### ASSIGNED TASK
From the line with "C8: 150pF (NET6, NET16) -> 150pF (GND, NET16)" through the line with "POT3: 500k (NET11, NET12, wiper", inclusive, return each line of the data below exactly and leave the rest out.
GIVEN DATA section start
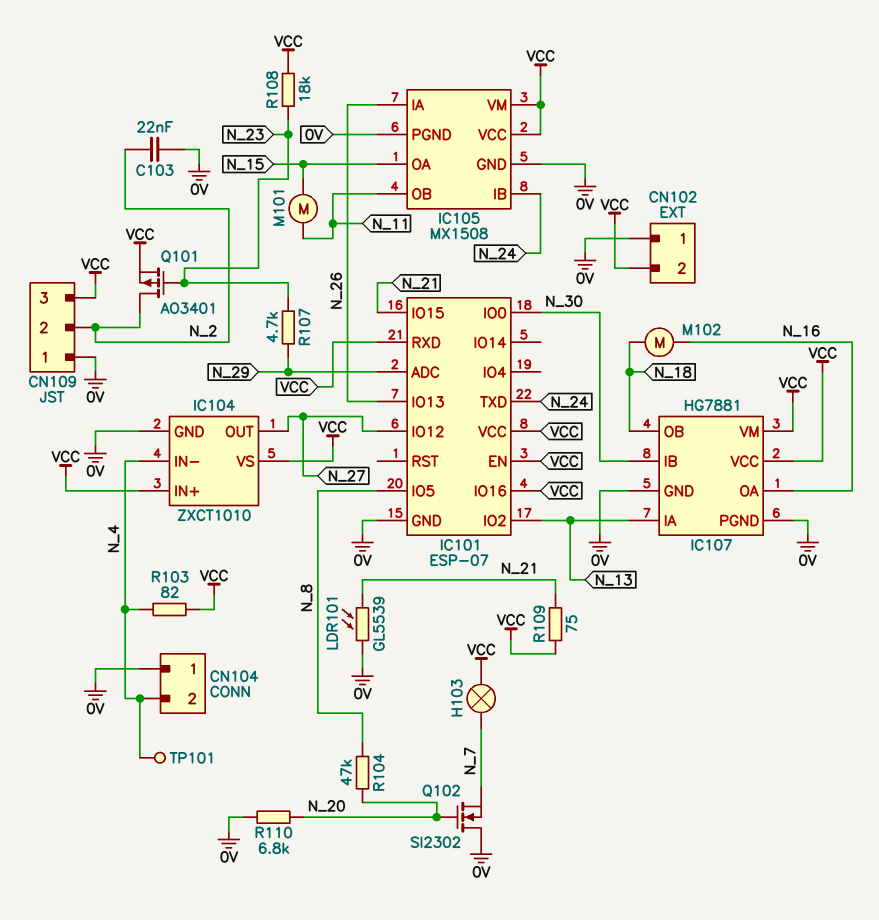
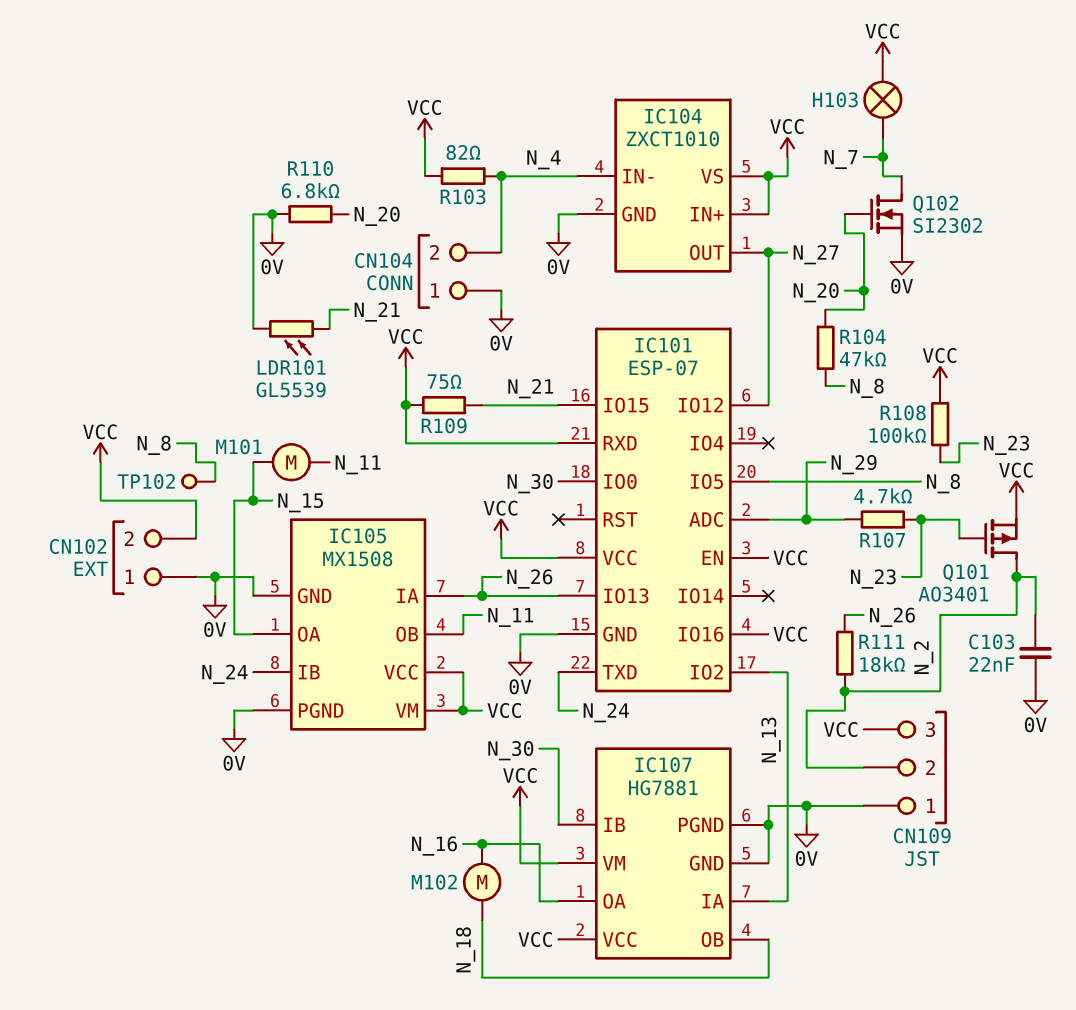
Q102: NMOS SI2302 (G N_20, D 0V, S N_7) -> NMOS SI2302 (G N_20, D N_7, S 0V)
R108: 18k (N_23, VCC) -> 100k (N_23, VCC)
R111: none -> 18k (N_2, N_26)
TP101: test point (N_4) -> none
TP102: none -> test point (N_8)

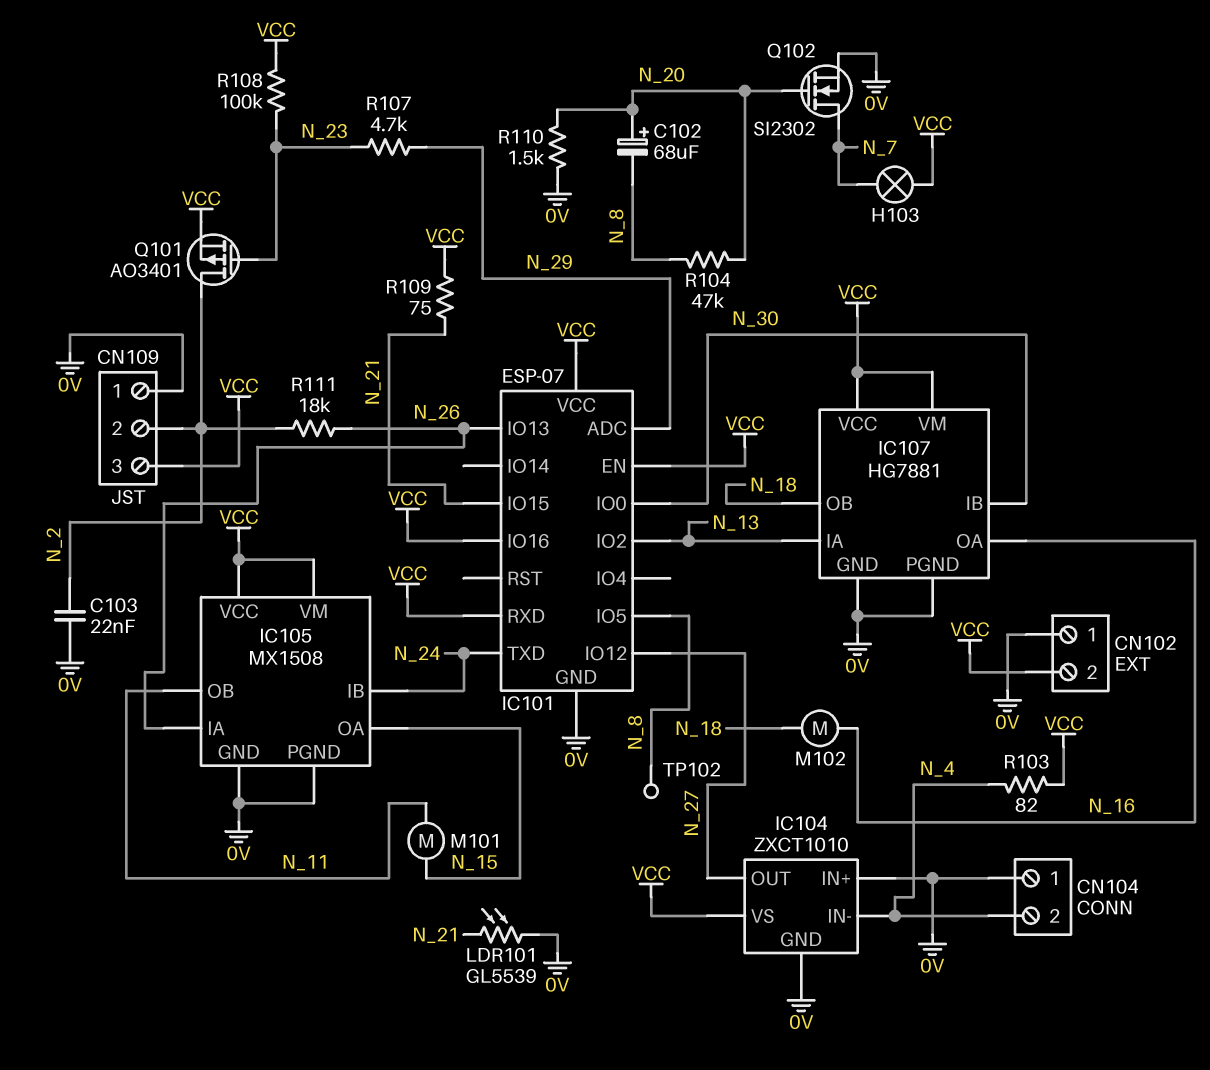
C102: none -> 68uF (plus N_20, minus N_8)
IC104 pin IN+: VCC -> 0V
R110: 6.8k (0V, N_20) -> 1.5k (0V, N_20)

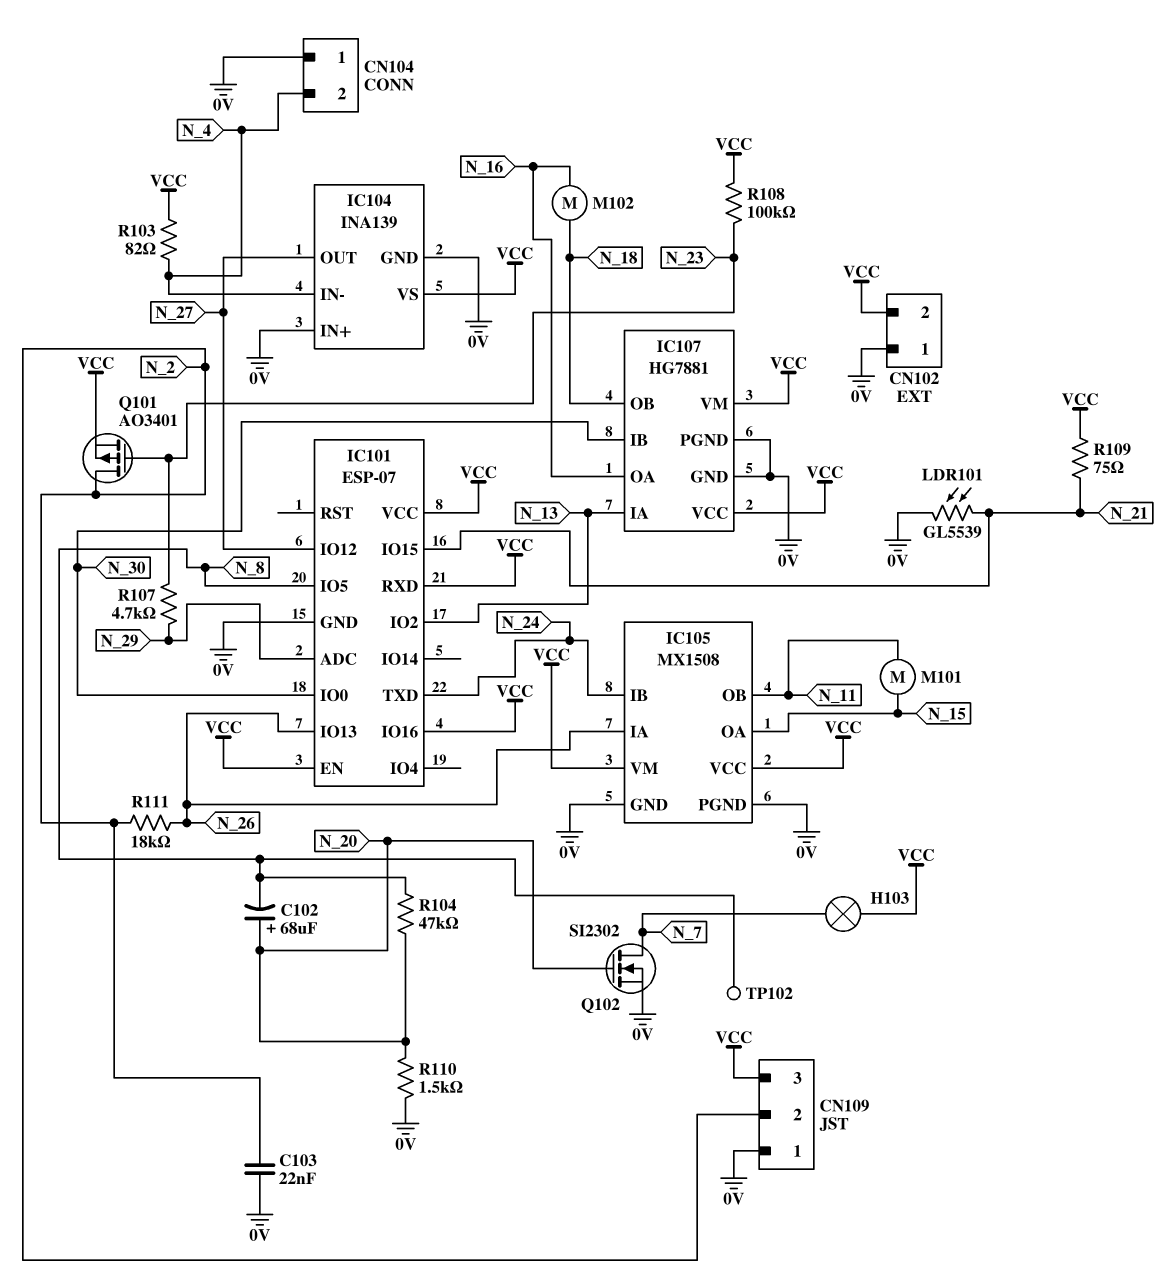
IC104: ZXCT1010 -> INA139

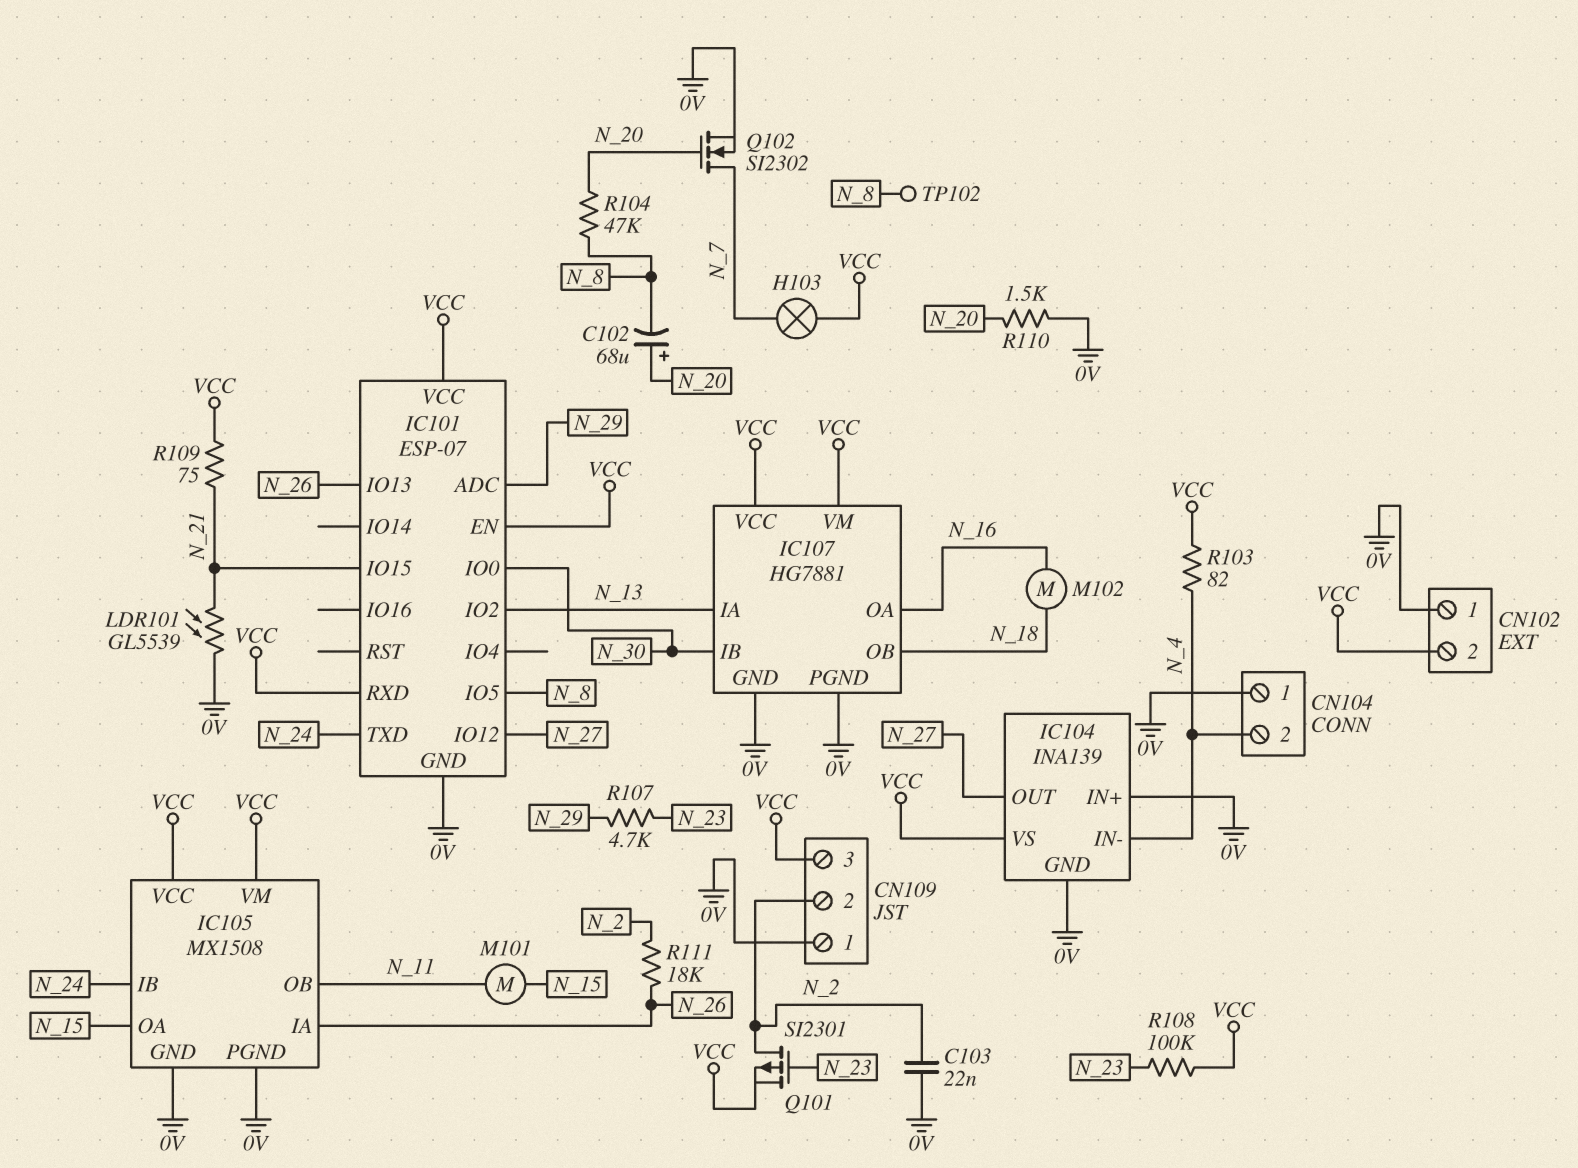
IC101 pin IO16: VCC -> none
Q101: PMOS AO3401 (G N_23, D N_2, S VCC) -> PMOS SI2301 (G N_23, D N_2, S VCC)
GIVEN DATA section end
GIVEN DATA section start
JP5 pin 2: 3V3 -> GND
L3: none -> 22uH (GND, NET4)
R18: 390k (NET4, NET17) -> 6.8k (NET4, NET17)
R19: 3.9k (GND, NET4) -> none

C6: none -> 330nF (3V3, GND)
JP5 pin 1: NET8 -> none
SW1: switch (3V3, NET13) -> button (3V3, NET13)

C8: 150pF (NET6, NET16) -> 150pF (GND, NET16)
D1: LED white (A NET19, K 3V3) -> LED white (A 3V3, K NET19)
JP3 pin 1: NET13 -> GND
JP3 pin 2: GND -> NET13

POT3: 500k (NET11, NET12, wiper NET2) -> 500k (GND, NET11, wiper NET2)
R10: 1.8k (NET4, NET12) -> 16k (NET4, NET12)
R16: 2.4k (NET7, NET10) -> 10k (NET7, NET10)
GIVEN DATA section end
### WRITTEN RESPONSE
C8: 150pF (NET6, NET16) -> 150pF (GND, NET16)
D1: LED white (A NET19, K 3V3) -> LED white (A 3V3, K NET19)
JP3 pin 1: NET13 -> GND
JP3 pin 2: GND -> NET13

POT3: 500k (NET11, NET12, wiper NET2) -> 500k (GND, NET11, wiper NET2)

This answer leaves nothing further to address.